Problem description -
Output each entry verbatim. Leave the images out.

══════════════════════════════

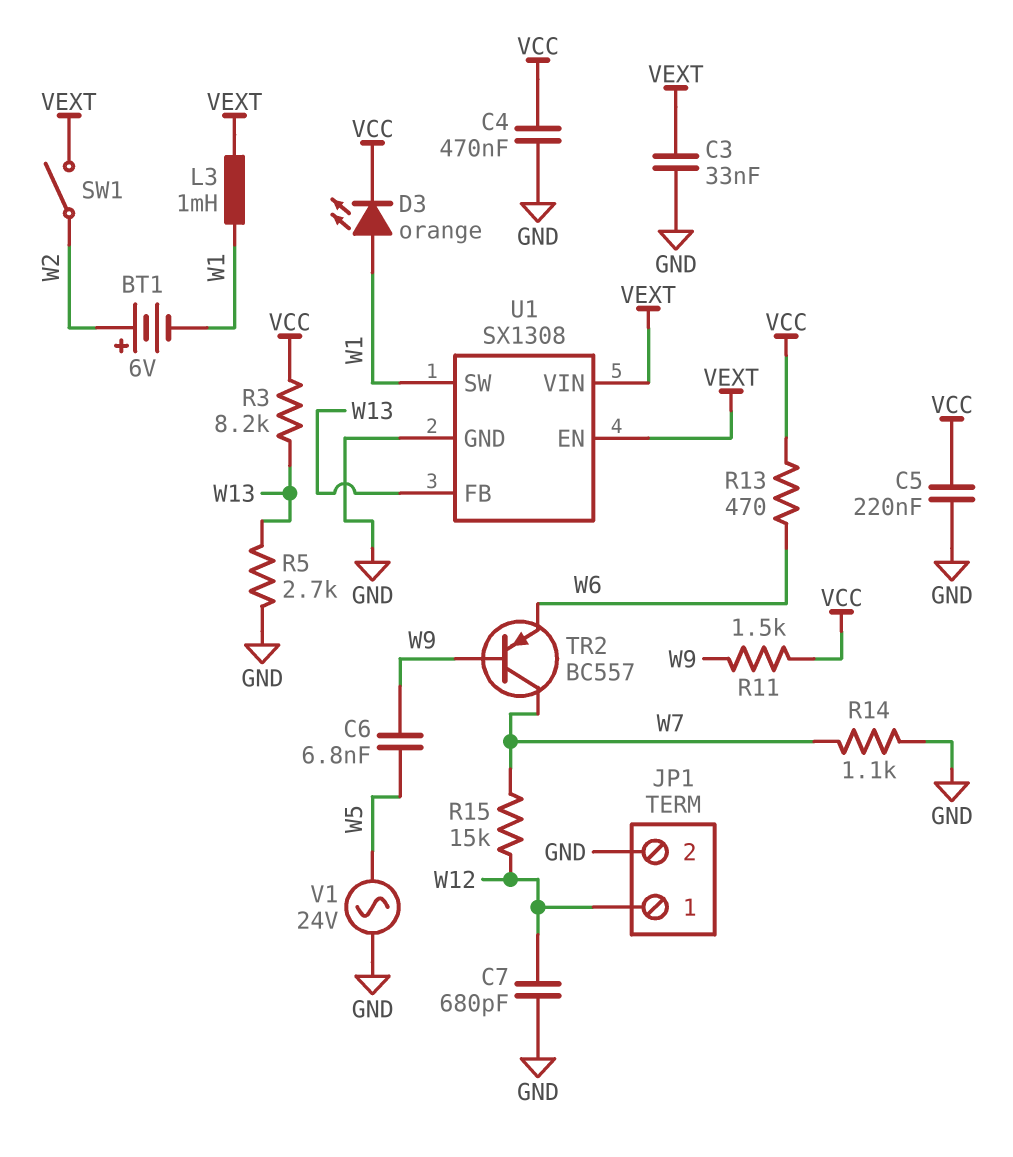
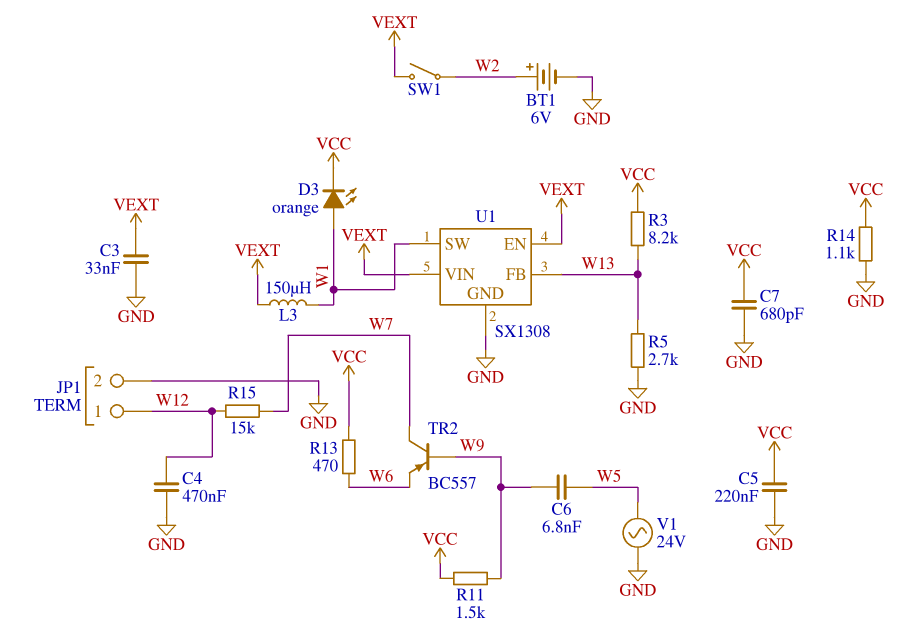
BT1: 6V (plus W2, minus W1) -> 6V (plus W2, minus GND)
C4: 470nF (GND, VCC) -> 470nF (GND, W12)
C7: 680pF (GND, W12) -> 680pF (GND, VCC)
L3: 1mH (VEXT, W1) -> 150uH (VEXT, W1)
R14: 1.1k (GND, W7) -> 1.1k (GND, VCC)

══════════════════════════════

Exercise result -
BT1: 6V (plus W2, minus W1) -> 6V (plus W2, minus GND)
C4: 470nF (GND, VCC) -> 470nF (GND, W12)
C7: 680pF (GND, W12) -> 680pF (GND, VCC)
L3: 1mH (VEXT, W1) -> 150uH (VEXT, W1)
R14: 1.1k (GND, W7) -> 1.1k (GND, VCC)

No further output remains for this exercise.